(Records from a dataset)
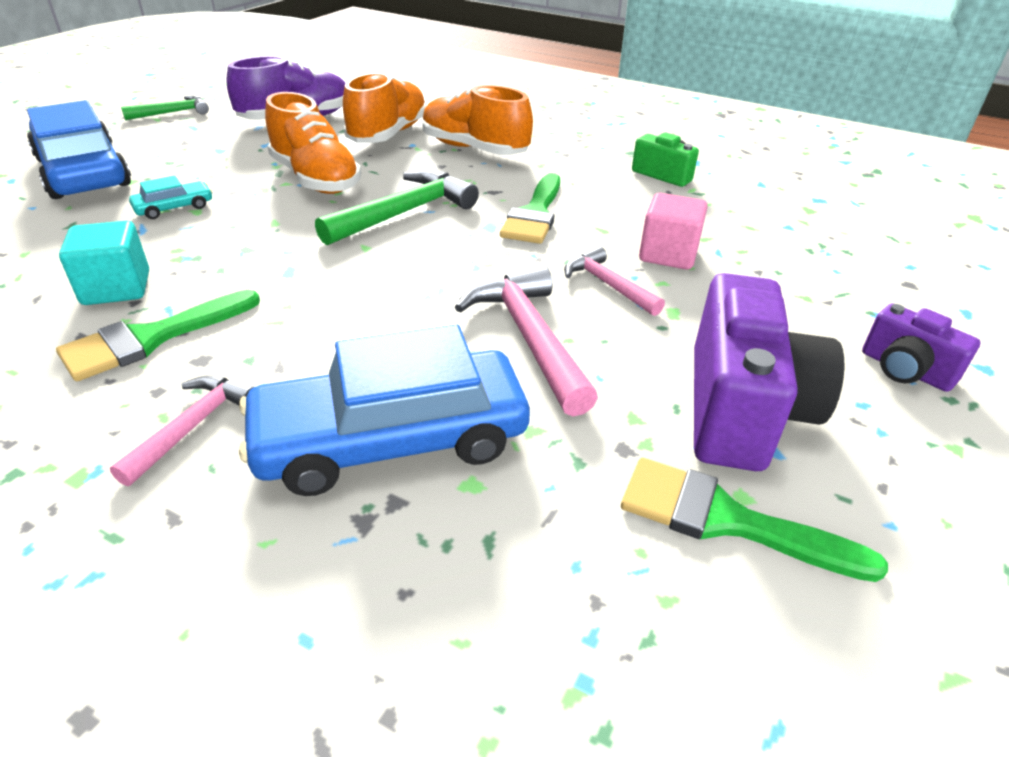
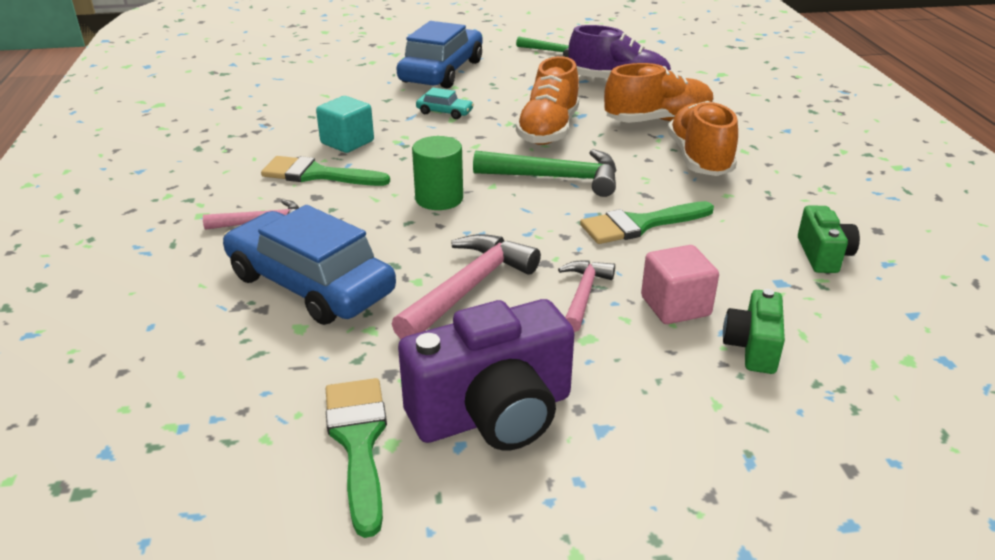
camera: 55 degrees right, 5 degrees down
(342, 284) = (439, 198): none -> green cylinder
(750, 251) = (752, 347): none -> green camera
(905, 370) = (667, 497): purple camera -> none

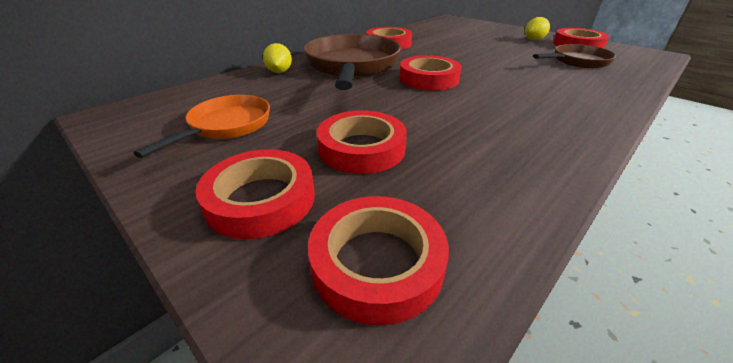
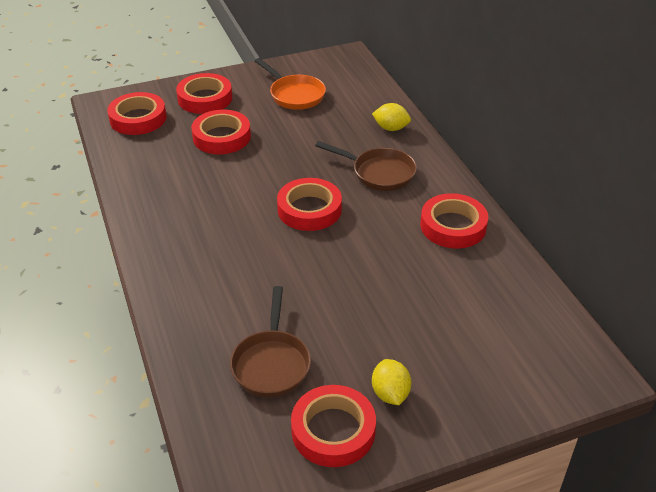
camera: 115 degrees right, 5 degrees up
(352, 66) = (379, 173): brown pan -> brown pan, size x0.57

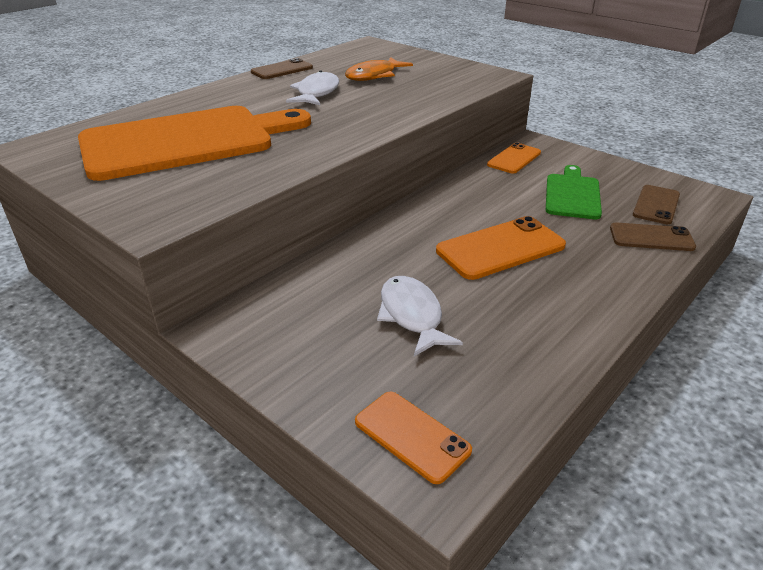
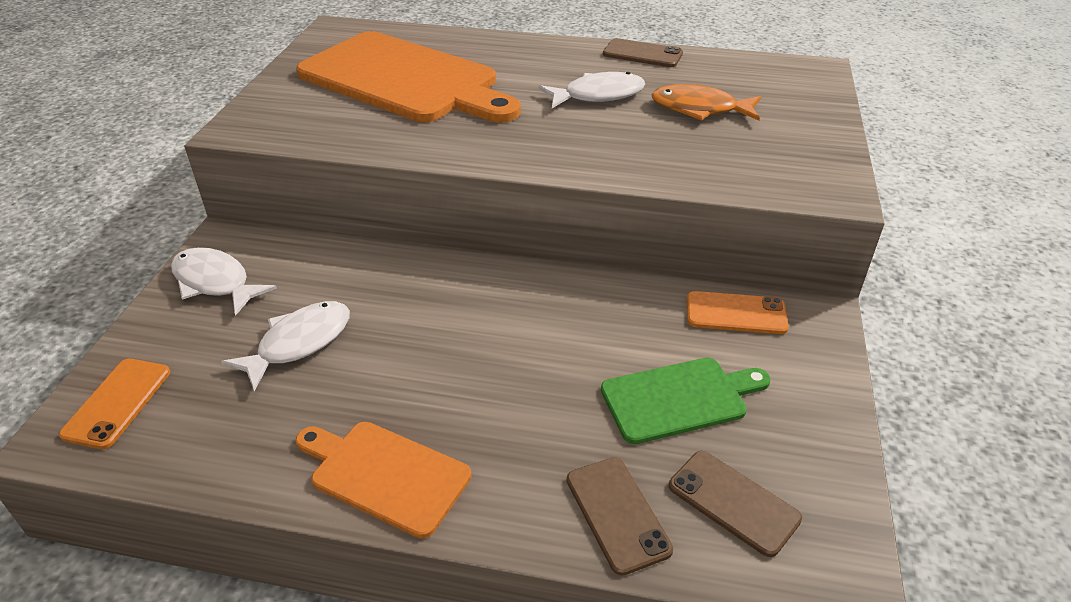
camera: 60 degrees right, 5 degrees up
(281, 346) = (215, 282): none -> white fish
(500, 248) = (475, 369): orange phone -> none
(581, 307) = (385, 474): none -> orange cutting board
(656, 205) = (733, 502): brown phone -> brown phone turned 45 degrees clockwise

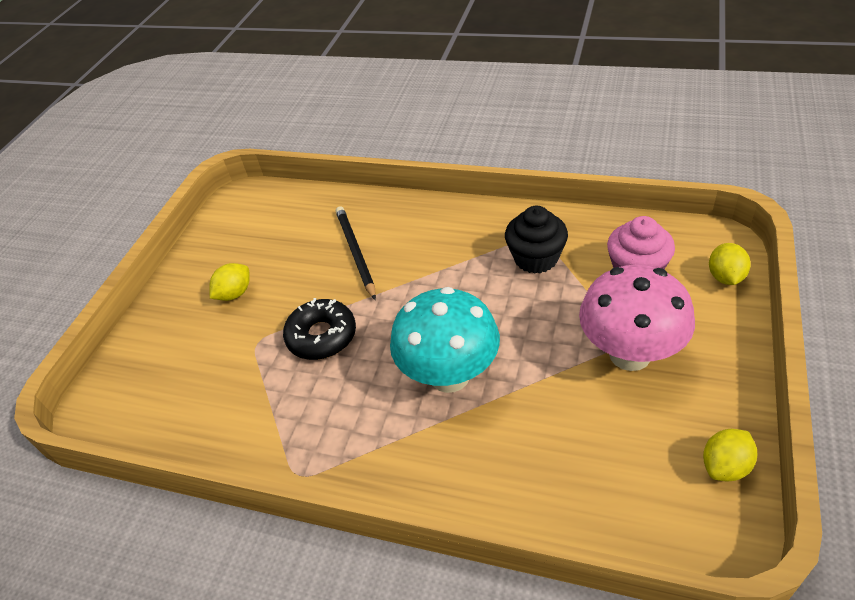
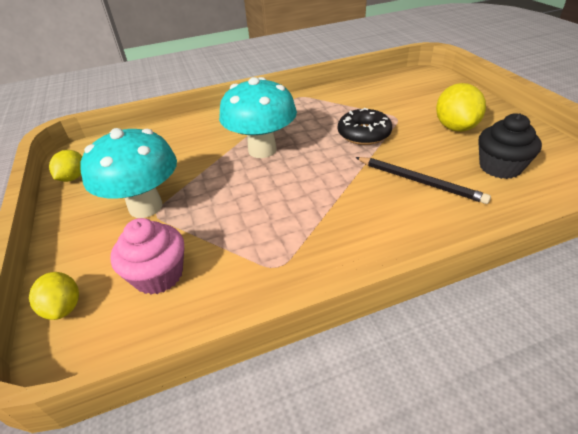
camera: 140 degrees right, 5 degrees down
(235, 293) = (455, 127): yellow lemon -> yellow lemon, size x1.59
(536, 258) = (262, 244): black cupcake -> black cupcake (500, 167)
(630, 354) = (145, 207): pink mushroom -> turquoise mushroom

### Task prompt
Repeat only what lies between the start of the data and the end of the line containing "(281, 346) = (215, 282): none -> white fish", exactly, with pictures left out.

### Answer box
camera: 55 degrees right, 5 degrees down
(342, 284) = (439, 198): none -> green cylinder
(750, 251) = (752, 347): none -> green camera
(905, 370) = (667, 497): purple camera -> none

camera: 115 degrees right, 5 degrees up
(352, 66) = (379, 173): brown pan -> brown pan, size x0.57

camera: 60 degrees right, 5 degrees up
(281, 346) = (215, 282): none -> white fish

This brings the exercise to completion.